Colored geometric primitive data

◇ ◇ ◇ ◇ ◇

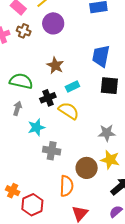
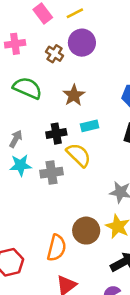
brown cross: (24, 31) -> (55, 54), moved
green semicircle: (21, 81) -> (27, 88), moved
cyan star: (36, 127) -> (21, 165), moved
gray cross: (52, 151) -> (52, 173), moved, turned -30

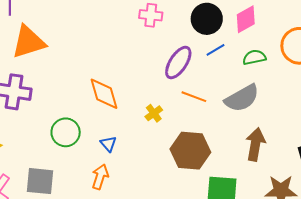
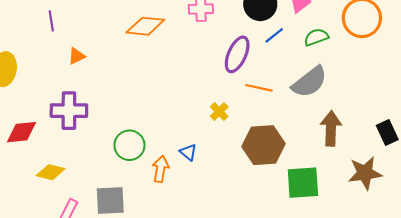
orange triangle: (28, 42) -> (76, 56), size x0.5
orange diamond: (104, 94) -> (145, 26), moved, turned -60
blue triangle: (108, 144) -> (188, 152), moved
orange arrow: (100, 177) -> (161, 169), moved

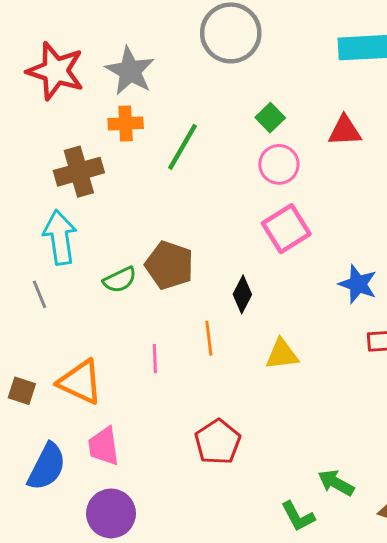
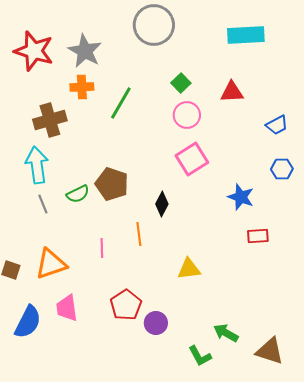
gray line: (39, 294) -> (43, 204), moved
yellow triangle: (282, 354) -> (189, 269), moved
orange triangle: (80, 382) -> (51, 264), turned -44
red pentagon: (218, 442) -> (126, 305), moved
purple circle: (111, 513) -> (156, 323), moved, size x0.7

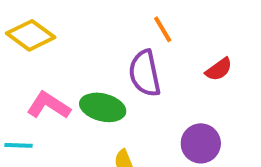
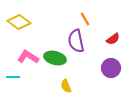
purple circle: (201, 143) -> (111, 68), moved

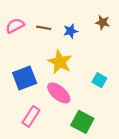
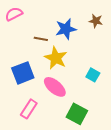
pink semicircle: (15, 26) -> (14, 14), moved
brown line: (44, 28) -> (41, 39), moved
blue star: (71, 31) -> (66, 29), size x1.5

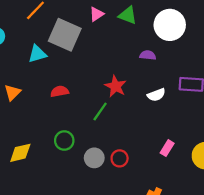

◇ ◇ ◇ ◇ ◇

• **WHAT THE EXERCISE ASKS**: How many lines of the data contain "cross"? Work it out and give only the number.

• **RESULT OF THIS TASK**: 2